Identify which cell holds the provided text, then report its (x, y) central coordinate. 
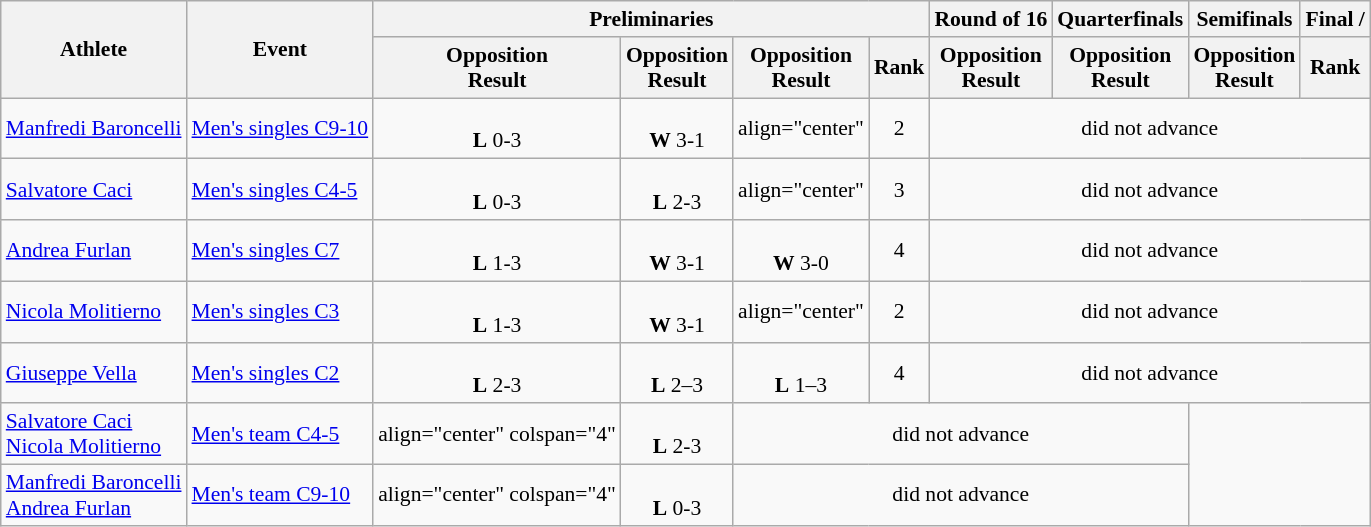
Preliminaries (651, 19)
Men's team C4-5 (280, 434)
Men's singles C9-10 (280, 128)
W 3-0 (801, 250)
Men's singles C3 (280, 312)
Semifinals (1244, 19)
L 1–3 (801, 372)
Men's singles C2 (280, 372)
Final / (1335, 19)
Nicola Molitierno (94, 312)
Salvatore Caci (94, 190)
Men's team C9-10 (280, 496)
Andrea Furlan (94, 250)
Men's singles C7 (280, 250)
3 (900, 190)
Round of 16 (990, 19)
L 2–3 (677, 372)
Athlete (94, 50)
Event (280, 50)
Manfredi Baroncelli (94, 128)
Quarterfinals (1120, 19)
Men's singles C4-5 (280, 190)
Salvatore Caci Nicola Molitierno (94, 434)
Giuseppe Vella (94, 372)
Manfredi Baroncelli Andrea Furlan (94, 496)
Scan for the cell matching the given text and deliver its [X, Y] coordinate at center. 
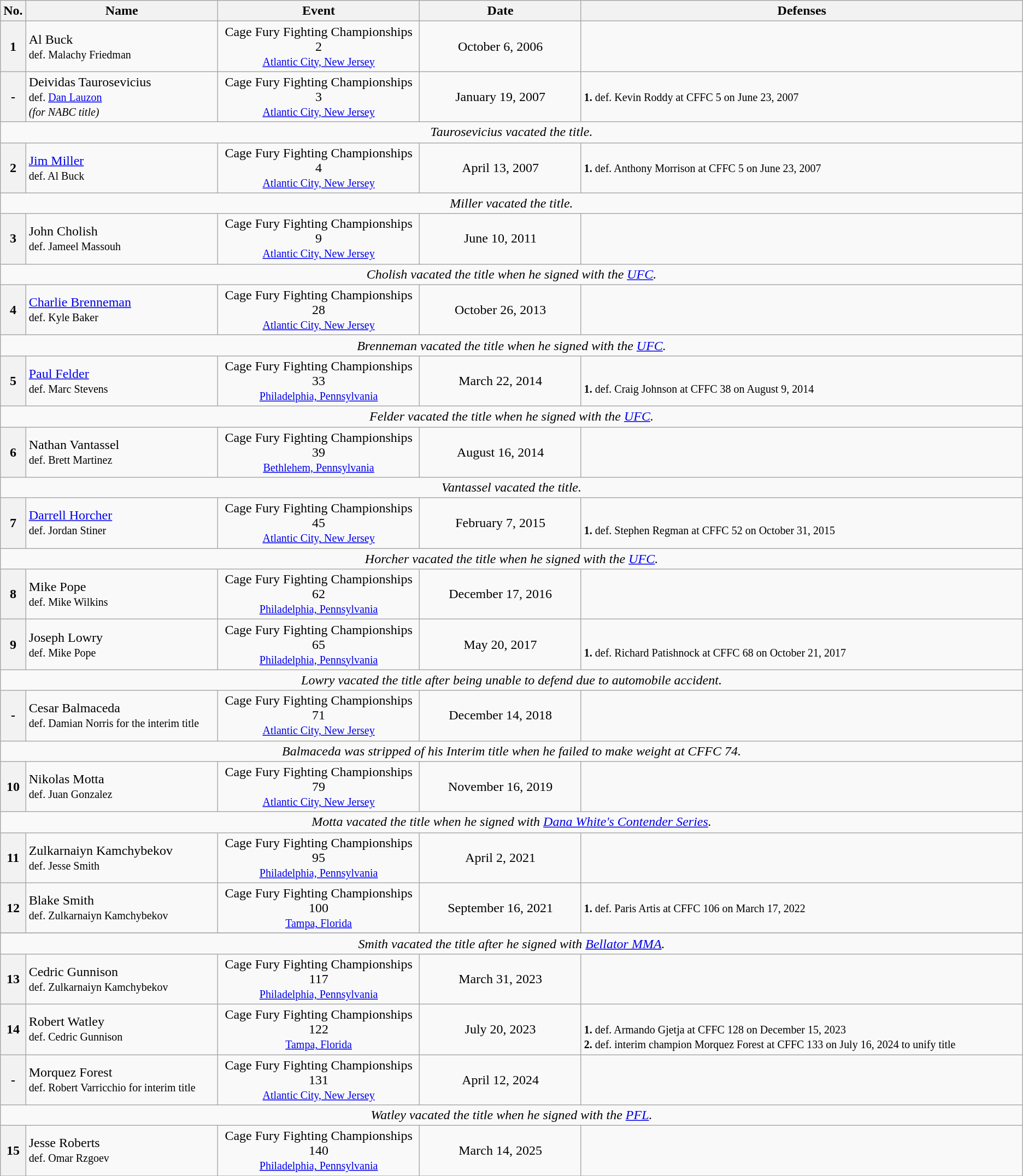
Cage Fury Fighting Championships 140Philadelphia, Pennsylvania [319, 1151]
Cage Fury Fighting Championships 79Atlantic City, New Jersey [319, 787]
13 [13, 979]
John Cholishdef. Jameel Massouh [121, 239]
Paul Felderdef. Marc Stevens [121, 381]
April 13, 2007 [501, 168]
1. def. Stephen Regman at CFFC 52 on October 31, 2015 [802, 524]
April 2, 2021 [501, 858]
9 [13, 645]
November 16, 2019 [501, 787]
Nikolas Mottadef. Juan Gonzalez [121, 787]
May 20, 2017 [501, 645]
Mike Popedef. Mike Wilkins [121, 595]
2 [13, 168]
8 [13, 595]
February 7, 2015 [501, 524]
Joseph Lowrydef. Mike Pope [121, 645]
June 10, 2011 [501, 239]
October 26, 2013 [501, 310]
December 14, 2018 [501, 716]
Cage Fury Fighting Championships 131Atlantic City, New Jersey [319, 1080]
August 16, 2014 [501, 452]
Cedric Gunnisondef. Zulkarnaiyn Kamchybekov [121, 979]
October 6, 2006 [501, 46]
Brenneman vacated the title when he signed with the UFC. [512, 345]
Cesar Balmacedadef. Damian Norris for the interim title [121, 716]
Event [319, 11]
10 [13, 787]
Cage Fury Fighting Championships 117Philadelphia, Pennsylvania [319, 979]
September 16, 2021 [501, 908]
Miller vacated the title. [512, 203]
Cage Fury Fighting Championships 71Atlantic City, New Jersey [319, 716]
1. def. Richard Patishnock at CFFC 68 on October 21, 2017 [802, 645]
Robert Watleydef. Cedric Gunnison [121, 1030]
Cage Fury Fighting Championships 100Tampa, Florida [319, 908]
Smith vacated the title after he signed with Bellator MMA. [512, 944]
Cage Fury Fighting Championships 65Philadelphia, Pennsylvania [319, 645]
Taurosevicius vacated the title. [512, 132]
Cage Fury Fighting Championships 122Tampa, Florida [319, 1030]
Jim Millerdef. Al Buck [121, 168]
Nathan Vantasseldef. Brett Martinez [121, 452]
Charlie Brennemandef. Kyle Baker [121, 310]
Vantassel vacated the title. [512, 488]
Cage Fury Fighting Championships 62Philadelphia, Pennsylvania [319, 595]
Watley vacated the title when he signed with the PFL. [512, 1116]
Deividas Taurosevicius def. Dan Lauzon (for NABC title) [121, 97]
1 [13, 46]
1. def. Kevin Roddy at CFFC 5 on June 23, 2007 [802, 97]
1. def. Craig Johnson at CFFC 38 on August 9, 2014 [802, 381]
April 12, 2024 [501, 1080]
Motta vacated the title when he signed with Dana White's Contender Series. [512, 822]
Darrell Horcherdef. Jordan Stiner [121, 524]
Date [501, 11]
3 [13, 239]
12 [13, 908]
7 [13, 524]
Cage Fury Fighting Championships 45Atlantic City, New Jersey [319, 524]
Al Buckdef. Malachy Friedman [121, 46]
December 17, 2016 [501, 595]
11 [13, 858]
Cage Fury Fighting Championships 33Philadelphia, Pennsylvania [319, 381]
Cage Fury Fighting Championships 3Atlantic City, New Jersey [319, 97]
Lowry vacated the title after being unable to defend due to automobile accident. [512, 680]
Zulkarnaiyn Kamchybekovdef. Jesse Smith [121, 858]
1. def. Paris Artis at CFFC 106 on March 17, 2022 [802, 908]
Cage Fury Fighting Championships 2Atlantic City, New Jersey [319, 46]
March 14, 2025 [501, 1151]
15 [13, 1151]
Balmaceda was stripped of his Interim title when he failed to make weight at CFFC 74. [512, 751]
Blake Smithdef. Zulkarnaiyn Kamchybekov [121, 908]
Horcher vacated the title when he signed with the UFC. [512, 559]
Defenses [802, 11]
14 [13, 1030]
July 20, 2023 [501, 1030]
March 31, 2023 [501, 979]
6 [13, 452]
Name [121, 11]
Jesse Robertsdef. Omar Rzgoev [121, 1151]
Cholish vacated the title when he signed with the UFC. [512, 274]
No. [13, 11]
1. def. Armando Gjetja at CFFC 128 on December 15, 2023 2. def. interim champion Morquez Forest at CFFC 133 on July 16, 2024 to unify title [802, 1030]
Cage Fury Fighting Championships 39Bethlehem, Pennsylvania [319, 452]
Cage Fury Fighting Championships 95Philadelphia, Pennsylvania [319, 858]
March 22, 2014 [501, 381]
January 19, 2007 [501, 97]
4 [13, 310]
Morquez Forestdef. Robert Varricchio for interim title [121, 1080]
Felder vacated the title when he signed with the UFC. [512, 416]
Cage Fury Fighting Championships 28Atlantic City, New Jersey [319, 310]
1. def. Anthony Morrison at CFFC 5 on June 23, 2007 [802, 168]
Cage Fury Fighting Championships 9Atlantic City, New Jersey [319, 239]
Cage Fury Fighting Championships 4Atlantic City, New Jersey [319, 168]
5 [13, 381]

Required task :: Quote all of the data above word for word, leaving out the pictures.

Result of this exercise ::
Identify which cell holds the provided text, then report its (x, y) central coordinate. 
Preliminaries (651, 19)
Men's team C4-5 (280, 434)
Men's singles C9-10 (280, 128)
W 3-0 (801, 250)
Men's singles C3 (280, 312)
Semifinals (1244, 19)
L 1–3 (801, 372)
Men's singles C2 (280, 372)
Final / (1335, 19)
Nicola Molitierno (94, 312)
Salvatore Caci (94, 190)
Men's team C9-10 (280, 496)
Andrea Furlan (94, 250)
Men's singles C7 (280, 250)
3 (900, 190)
Round of 16 (990, 19)
L 2–3 (677, 372)
Athlete (94, 50)
Event (280, 50)
Manfredi Baroncelli (94, 128)
Quarterfinals (1120, 19)
Men's singles C4-5 (280, 190)
Salvatore Caci Nicola Molitierno (94, 434)
Giuseppe Vella (94, 372)
Manfredi Baroncelli Andrea Furlan (94, 496)
Scan for the cell matching the given text and deliver its [X, Y] coordinate at center. 
Cage Fury Fighting Championships 140Philadelphia, Pennsylvania [319, 1151]
Cage Fury Fighting Championships 79Atlantic City, New Jersey [319, 787]
13 [13, 979]
John Cholishdef. Jameel Massouh [121, 239]
Paul Felderdef. Marc Stevens [121, 381]
April 13, 2007 [501, 168]
1. def. Stephen Regman at CFFC 52 on October 31, 2015 [802, 524]
April 2, 2021 [501, 858]
9 [13, 645]
November 16, 2019 [501, 787]
Nikolas Mottadef. Juan Gonzalez [121, 787]
May 20, 2017 [501, 645]
Mike Popedef. Mike Wilkins [121, 595]
2 [13, 168]
8 [13, 595]
February 7, 2015 [501, 524]
Joseph Lowrydef. Mike Pope [121, 645]
June 10, 2011 [501, 239]
October 26, 2013 [501, 310]
December 14, 2018 [501, 716]
Cage Fury Fighting Championships 131Atlantic City, New Jersey [319, 1080]
August 16, 2014 [501, 452]
Cedric Gunnisondef. Zulkarnaiyn Kamchybekov [121, 979]
October 6, 2006 [501, 46]
Brenneman vacated the title when he signed with the UFC. [512, 345]
Cesar Balmacedadef. Damian Norris for the interim title [121, 716]
Event [319, 11]
10 [13, 787]
Cage Fury Fighting Championships 117Philadelphia, Pennsylvania [319, 979]
September 16, 2021 [501, 908]
Miller vacated the title. [512, 203]
Cage Fury Fighting Championships 71Atlantic City, New Jersey [319, 716]
1. def. Richard Patishnock at CFFC 68 on October 21, 2017 [802, 645]
Robert Watleydef. Cedric Gunnison [121, 1030]
Cage Fury Fighting Championships 100Tampa, Florida [319, 908]
Smith vacated the title after he signed with Bellator MMA. [512, 944]
Cage Fury Fighting Championships 65Philadelphia, Pennsylvania [319, 645]
Taurosevicius vacated the title. [512, 132]
Cage Fury Fighting Championships 122Tampa, Florida [319, 1030]
Jim Millerdef. Al Buck [121, 168]
Nathan Vantasseldef. Brett Martinez [121, 452]
Charlie Brennemandef. Kyle Baker [121, 310]
Vantassel vacated the title. [512, 488]
Cage Fury Fighting Championships 62Philadelphia, Pennsylvania [319, 595]
Watley vacated the title when he signed with the PFL. [512, 1116]
Deividas Taurosevicius def. Dan Lauzon (for NABC title) [121, 97]
1 [13, 46]
1. def. Kevin Roddy at CFFC 5 on June 23, 2007 [802, 97]
1. def. Craig Johnson at CFFC 38 on August 9, 2014 [802, 381]
April 12, 2024 [501, 1080]
Motta vacated the title when he signed with Dana White's Contender Series. [512, 822]
Darrell Horcherdef. Jordan Stiner [121, 524]
Date [501, 11]
3 [13, 239]
12 [13, 908]
7 [13, 524]
Cage Fury Fighting Championships 45Atlantic City, New Jersey [319, 524]
Al Buckdef. Malachy Friedman [121, 46]
December 17, 2016 [501, 595]
11 [13, 858]
Cage Fury Fighting Championships 33Philadelphia, Pennsylvania [319, 381]
Cage Fury Fighting Championships 3Atlantic City, New Jersey [319, 97]
Lowry vacated the title after being unable to defend due to automobile accident. [512, 680]
Zulkarnaiyn Kamchybekovdef. Jesse Smith [121, 858]
1. def. Paris Artis at CFFC 106 on March 17, 2022 [802, 908]
Cage Fury Fighting Championships 2Atlantic City, New Jersey [319, 46]
March 14, 2025 [501, 1151]
15 [13, 1151]
Balmaceda was stripped of his Interim title when he failed to make weight at CFFC 74. [512, 751]
Blake Smithdef. Zulkarnaiyn Kamchybekov [121, 908]
Horcher vacated the title when he signed with the UFC. [512, 559]
Defenses [802, 11]
14 [13, 1030]
July 20, 2023 [501, 1030]
March 31, 2023 [501, 979]
6 [13, 452]
Name [121, 11]
Jesse Robertsdef. Omar Rzgoev [121, 1151]
Cholish vacated the title when he signed with the UFC. [512, 274]
No. [13, 11]
1. def. Armando Gjetja at CFFC 128 on December 15, 2023 2. def. interim champion Morquez Forest at CFFC 133 on July 16, 2024 to unify title [802, 1030]
Cage Fury Fighting Championships 39Bethlehem, Pennsylvania [319, 452]
Cage Fury Fighting Championships 95Philadelphia, Pennsylvania [319, 858]
March 22, 2014 [501, 381]
January 19, 2007 [501, 97]
4 [13, 310]
Morquez Forestdef. Robert Varricchio for interim title [121, 1080]
Felder vacated the title when he signed with the UFC. [512, 416]
Cage Fury Fighting Championships 28Atlantic City, New Jersey [319, 310]
1. def. Anthony Morrison at CFFC 5 on June 23, 2007 [802, 168]
Cage Fury Fighting Championships 9Atlantic City, New Jersey [319, 239]
Cage Fury Fighting Championships 4Atlantic City, New Jersey [319, 168]
5 [13, 381]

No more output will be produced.